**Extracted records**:
++++++++

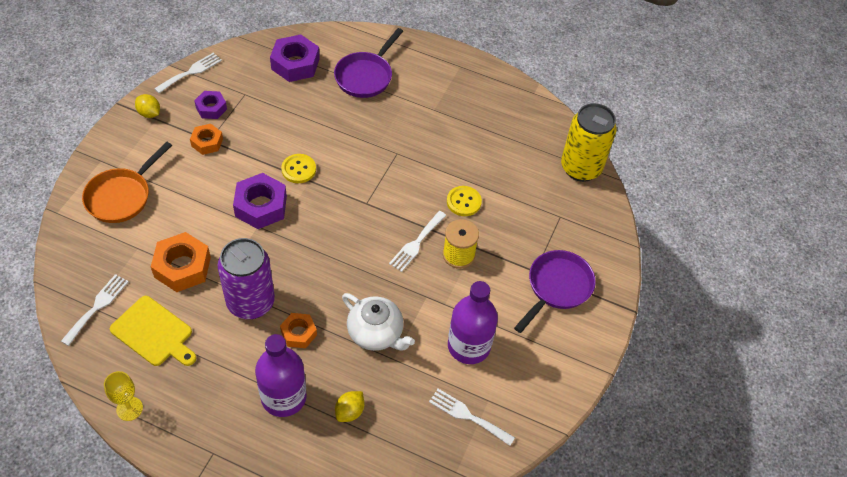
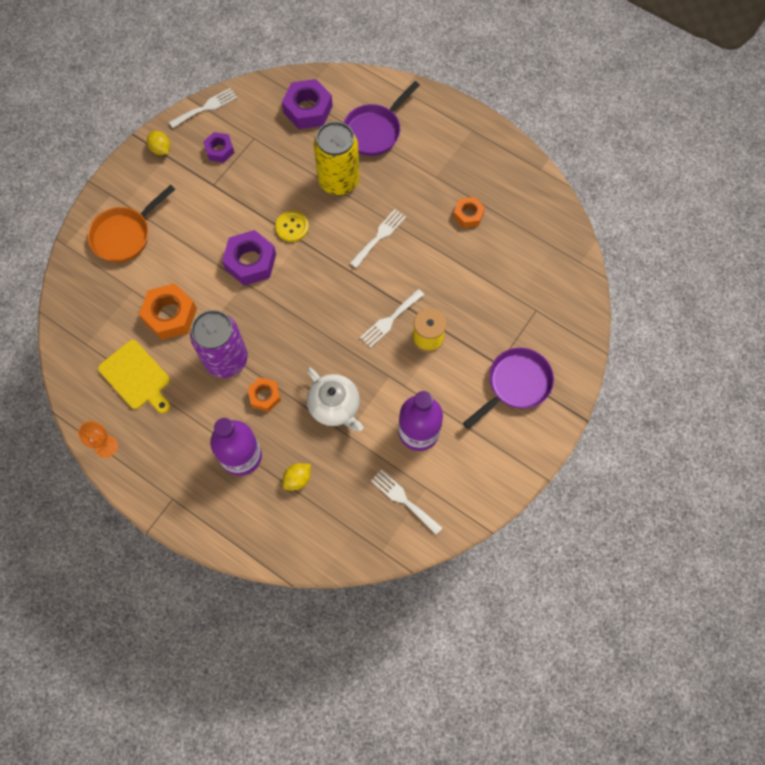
camera: 15 degrees right, 15 degrees up
(97, 307) = (90, 344): white fork -> white fork (379, 236)
(129, 408) = (106, 446): yellow goblet -> orange goblet
(207, 142) = (210, 187): orange nut -> orange nut (468, 215)
(463, 202) = (444, 282): yellow button -> none
(581, 168) = (569, 260): yellow can -> yellow can (339, 181)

++++++++

**Your objective**: Looking at the records above, which lines contain "orange"? Copy those lines.

**Exercise result**:
(129, 408) = (106, 446): yellow goblet -> orange goblet
(207, 142) = (210, 187): orange nut -> orange nut (468, 215)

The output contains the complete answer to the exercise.